Between the line containing "LED pin SIG: GP12 -> GP21" and the line containing "TFT pin SCK: A0 -> D5" lies a run of lines; give that run again exactly, with both of those lines, and nothing else from the entries below.

* **The data**
=== Begin Enclosure ===
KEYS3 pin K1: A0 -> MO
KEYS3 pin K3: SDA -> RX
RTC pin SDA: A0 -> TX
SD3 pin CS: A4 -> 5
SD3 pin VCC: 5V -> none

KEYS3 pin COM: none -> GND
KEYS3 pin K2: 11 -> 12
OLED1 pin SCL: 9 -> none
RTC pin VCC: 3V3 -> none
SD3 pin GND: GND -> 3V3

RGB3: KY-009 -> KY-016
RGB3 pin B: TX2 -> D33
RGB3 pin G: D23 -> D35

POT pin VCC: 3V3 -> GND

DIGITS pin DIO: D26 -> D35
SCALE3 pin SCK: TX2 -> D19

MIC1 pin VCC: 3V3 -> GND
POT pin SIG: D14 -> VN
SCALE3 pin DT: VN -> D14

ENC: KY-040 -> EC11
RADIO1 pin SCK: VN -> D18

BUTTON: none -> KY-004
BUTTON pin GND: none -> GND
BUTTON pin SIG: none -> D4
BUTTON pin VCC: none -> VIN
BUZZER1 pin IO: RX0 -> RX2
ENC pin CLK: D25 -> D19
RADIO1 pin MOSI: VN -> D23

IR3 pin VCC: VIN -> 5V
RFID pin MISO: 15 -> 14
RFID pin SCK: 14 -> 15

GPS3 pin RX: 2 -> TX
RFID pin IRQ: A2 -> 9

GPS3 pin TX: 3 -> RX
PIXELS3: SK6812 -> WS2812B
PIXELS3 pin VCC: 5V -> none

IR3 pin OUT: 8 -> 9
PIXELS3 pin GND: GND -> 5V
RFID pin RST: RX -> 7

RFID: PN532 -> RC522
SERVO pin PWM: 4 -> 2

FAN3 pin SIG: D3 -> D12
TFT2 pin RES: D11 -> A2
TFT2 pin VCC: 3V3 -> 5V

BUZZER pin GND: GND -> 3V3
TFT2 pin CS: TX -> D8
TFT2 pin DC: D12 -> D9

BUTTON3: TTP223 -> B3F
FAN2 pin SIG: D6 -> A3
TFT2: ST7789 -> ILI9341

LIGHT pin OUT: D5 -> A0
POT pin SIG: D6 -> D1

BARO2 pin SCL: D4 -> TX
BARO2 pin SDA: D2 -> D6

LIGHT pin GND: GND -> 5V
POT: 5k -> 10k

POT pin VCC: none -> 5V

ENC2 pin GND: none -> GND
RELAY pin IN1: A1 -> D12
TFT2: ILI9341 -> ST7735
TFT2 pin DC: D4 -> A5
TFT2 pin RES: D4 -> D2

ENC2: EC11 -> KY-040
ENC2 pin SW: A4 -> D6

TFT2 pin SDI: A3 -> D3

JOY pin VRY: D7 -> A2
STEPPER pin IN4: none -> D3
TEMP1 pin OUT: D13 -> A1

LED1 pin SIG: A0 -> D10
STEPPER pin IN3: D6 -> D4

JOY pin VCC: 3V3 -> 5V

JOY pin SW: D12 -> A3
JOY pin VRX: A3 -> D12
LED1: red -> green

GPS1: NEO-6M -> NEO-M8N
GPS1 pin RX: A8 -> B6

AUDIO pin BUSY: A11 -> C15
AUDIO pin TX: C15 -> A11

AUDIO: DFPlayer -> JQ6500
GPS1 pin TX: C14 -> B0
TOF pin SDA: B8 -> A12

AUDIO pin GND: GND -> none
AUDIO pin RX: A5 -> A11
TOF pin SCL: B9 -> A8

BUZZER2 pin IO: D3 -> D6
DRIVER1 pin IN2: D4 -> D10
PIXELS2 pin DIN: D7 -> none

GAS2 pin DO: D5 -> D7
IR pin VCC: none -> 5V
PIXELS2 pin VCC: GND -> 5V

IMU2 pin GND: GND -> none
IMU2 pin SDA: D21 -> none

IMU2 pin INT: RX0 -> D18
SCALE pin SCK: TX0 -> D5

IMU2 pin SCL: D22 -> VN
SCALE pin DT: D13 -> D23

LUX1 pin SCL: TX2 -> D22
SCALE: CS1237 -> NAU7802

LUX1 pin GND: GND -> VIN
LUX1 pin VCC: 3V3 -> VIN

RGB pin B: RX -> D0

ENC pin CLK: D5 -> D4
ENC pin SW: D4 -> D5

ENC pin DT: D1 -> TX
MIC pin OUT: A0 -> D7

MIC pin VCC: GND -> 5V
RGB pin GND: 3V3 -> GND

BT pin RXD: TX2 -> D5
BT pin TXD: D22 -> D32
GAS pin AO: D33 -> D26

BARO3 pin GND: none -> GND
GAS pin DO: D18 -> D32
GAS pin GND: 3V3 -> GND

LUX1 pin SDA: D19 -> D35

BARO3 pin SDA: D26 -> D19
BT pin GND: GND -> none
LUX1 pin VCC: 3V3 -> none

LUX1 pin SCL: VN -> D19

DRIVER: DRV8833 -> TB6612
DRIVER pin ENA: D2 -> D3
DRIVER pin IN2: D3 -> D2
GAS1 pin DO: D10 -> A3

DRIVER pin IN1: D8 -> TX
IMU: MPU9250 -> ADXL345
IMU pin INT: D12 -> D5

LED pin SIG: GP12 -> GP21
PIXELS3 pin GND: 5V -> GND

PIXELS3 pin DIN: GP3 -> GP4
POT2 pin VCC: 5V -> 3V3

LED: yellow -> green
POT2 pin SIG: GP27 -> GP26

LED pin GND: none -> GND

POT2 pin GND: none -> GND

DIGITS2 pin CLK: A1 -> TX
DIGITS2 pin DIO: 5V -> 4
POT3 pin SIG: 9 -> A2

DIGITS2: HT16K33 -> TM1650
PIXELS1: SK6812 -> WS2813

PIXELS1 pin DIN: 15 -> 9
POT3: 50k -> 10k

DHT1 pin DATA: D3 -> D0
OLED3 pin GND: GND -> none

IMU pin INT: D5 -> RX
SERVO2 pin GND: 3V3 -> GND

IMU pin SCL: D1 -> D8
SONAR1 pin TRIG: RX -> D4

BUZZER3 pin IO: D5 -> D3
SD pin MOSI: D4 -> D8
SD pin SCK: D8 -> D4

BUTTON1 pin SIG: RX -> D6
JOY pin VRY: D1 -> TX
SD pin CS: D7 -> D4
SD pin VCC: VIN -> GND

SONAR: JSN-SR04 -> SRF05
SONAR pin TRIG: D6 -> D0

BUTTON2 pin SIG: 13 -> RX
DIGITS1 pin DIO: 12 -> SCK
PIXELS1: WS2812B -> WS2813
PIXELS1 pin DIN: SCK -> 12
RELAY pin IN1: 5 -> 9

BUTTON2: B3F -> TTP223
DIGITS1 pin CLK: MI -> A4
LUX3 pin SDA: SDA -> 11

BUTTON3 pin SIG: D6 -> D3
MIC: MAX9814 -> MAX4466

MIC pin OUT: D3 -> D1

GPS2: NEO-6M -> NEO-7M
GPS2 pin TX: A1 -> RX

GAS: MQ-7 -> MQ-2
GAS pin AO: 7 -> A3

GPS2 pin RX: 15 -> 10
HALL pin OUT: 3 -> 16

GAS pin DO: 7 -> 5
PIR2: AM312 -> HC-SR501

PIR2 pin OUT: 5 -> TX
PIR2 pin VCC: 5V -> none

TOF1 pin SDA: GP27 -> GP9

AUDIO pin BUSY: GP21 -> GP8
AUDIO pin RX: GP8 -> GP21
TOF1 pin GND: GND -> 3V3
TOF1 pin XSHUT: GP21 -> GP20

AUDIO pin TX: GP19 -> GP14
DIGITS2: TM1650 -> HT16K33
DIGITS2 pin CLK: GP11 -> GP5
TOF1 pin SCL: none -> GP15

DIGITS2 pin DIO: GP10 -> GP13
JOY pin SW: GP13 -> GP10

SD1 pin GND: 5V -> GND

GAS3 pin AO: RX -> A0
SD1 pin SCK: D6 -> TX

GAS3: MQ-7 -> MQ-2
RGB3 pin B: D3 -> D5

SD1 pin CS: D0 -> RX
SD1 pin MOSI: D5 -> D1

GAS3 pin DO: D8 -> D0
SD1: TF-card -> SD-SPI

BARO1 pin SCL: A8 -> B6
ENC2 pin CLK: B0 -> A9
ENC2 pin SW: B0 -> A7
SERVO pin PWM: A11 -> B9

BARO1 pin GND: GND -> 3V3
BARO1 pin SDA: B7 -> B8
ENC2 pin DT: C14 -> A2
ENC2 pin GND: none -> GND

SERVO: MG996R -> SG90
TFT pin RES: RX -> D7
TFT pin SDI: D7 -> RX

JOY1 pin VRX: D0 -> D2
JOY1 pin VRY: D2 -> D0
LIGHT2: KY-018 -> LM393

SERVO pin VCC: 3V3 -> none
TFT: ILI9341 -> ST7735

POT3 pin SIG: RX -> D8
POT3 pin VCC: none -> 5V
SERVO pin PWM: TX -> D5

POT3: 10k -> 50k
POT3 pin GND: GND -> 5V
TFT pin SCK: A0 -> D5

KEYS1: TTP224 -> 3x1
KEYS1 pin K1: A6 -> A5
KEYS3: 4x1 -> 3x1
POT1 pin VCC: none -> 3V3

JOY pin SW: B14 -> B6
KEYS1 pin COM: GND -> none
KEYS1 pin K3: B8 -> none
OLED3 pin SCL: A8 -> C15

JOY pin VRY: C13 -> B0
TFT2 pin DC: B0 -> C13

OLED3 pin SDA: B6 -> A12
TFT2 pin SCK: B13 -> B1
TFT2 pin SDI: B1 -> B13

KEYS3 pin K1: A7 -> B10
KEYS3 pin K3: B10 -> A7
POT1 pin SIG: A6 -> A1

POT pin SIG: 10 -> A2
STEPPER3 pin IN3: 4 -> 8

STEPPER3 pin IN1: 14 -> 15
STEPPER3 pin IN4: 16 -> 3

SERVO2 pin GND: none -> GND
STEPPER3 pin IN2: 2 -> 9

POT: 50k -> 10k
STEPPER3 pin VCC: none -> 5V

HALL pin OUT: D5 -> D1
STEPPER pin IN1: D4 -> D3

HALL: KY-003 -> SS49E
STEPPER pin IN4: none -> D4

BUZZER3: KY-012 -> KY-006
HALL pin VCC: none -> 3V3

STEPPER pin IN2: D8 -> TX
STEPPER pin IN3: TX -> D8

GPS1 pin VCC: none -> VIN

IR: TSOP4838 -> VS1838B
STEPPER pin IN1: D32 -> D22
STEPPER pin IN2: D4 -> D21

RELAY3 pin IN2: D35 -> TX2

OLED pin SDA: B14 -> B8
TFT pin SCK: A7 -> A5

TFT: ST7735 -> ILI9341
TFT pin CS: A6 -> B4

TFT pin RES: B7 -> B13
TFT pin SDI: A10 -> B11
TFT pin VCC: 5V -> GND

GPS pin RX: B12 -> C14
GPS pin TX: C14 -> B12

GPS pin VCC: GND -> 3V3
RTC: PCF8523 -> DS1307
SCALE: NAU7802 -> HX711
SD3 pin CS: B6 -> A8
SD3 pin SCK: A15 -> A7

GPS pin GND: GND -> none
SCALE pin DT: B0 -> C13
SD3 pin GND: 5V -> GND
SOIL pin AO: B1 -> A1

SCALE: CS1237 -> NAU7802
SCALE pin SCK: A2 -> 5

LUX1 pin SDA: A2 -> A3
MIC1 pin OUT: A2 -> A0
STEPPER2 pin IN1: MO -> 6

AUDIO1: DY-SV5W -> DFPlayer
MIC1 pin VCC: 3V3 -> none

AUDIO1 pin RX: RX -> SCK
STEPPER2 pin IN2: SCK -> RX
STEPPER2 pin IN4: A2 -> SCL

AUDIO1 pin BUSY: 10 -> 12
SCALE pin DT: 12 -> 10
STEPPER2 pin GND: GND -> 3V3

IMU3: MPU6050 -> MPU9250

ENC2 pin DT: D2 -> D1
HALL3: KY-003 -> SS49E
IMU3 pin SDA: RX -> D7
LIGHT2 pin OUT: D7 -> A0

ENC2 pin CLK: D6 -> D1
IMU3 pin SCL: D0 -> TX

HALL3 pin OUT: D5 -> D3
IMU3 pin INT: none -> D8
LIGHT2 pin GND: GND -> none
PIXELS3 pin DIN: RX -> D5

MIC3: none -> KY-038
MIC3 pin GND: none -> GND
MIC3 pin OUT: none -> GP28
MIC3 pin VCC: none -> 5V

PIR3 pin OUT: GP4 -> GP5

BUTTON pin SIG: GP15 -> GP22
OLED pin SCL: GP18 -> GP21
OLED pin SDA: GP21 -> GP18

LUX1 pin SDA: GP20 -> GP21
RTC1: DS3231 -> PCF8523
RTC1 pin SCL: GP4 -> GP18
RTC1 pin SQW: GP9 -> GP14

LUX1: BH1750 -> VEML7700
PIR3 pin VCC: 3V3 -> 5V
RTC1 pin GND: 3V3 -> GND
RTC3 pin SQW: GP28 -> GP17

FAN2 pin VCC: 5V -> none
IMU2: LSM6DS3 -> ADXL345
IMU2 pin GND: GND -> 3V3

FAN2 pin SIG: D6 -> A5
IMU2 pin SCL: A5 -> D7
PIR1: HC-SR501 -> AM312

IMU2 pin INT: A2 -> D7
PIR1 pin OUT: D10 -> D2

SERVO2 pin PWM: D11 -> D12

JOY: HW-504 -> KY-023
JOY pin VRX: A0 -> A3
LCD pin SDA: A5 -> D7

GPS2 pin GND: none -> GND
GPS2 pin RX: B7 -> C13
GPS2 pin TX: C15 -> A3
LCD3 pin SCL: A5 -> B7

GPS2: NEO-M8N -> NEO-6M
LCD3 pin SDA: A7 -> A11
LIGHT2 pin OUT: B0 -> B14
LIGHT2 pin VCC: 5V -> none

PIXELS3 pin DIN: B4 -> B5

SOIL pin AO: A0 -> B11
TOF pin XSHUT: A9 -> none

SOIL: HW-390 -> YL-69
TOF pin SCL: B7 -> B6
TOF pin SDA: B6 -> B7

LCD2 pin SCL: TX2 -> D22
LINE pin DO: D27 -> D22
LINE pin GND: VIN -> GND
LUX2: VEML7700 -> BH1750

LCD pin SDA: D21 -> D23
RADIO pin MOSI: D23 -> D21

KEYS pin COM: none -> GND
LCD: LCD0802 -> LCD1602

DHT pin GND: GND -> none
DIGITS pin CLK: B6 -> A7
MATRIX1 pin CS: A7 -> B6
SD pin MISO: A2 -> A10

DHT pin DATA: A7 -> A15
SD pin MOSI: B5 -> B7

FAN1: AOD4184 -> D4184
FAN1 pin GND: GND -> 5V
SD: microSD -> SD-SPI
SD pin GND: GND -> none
=== End Enclosure ===
* **Answer below**
LED pin SIG: GP12 -> GP21
PIXELS3 pin GND: 5V -> GND

PIXELS3 pin DIN: GP3 -> GP4
POT2 pin VCC: 5V -> 3V3

LED: yellow -> green
POT2 pin SIG: GP27 -> GP26

LED pin GND: none -> GND

POT2 pin GND: none -> GND

DIGITS2 pin CLK: A1 -> TX
DIGITS2 pin DIO: 5V -> 4
POT3 pin SIG: 9 -> A2

DIGITS2: HT16K33 -> TM1650
PIXELS1: SK6812 -> WS2813

PIXELS1 pin DIN: 15 -> 9
POT3: 50k -> 10k

DHT1 pin DATA: D3 -> D0
OLED3 pin GND: GND -> none

IMU pin INT: D5 -> RX
SERVO2 pin GND: 3V3 -> GND

IMU pin SCL: D1 -> D8
SONAR1 pin TRIG: RX -> D4

BUZZER3 pin IO: D5 -> D3
SD pin MOSI: D4 -> D8
SD pin SCK: D8 -> D4

BUTTON1 pin SIG: RX -> D6
JOY pin VRY: D1 -> TX
SD pin CS: D7 -> D4
SD pin VCC: VIN -> GND

SONAR: JSN-SR04 -> SRF05
SONAR pin TRIG: D6 -> D0

BUTTON2 pin SIG: 13 -> RX
DIGITS1 pin DIO: 12 -> SCK
PIXELS1: WS2812B -> WS2813
PIXELS1 pin DIN: SCK -> 12
RELAY pin IN1: 5 -> 9

BUTTON2: B3F -> TTP223
DIGITS1 pin CLK: MI -> A4
LUX3 pin SDA: SDA -> 11

BUTTON3 pin SIG: D6 -> D3
MIC: MAX9814 -> MAX4466

MIC pin OUT: D3 -> D1

GPS2: NEO-6M -> NEO-7M
GPS2 pin TX: A1 -> RX

GAS: MQ-7 -> MQ-2
GAS pin AO: 7 -> A3

GPS2 pin RX: 15 -> 10
HALL pin OUT: 3 -> 16

GAS pin DO: 7 -> 5
PIR2: AM312 -> HC-SR501

PIR2 pin OUT: 5 -> TX
PIR2 pin VCC: 5V -> none

TOF1 pin SDA: GP27 -> GP9

AUDIO pin BUSY: GP21 -> GP8
AUDIO pin RX: GP8 -> GP21
TOF1 pin GND: GND -> 3V3
TOF1 pin XSHUT: GP21 -> GP20

AUDIO pin TX: GP19 -> GP14
DIGITS2: TM1650 -> HT16K33
DIGITS2 pin CLK: GP11 -> GP5
TOF1 pin SCL: none -> GP15

DIGITS2 pin DIO: GP10 -> GP13
JOY pin SW: GP13 -> GP10

SD1 pin GND: 5V -> GND

GAS3 pin AO: RX -> A0
SD1 pin SCK: D6 -> TX

GAS3: MQ-7 -> MQ-2
RGB3 pin B: D3 -> D5

SD1 pin CS: D0 -> RX
SD1 pin MOSI: D5 -> D1

GAS3 pin DO: D8 -> D0
SD1: TF-card -> SD-SPI

BARO1 pin SCL: A8 -> B6
ENC2 pin CLK: B0 -> A9
ENC2 pin SW: B0 -> A7
SERVO pin PWM: A11 -> B9

BARO1 pin GND: GND -> 3V3
BARO1 pin SDA: B7 -> B8
ENC2 pin DT: C14 -> A2
ENC2 pin GND: none -> GND

SERVO: MG996R -> SG90
TFT pin RES: RX -> D7
TFT pin SDI: D7 -> RX

JOY1 pin VRX: D0 -> D2
JOY1 pin VRY: D2 -> D0
LIGHT2: KY-018 -> LM393

SERVO pin VCC: 3V3 -> none
TFT: ILI9341 -> ST7735

POT3 pin SIG: RX -> D8
POT3 pin VCC: none -> 5V
SERVO pin PWM: TX -> D5

POT3: 10k -> 50k
POT3 pin GND: GND -> 5V
TFT pin SCK: A0 -> D5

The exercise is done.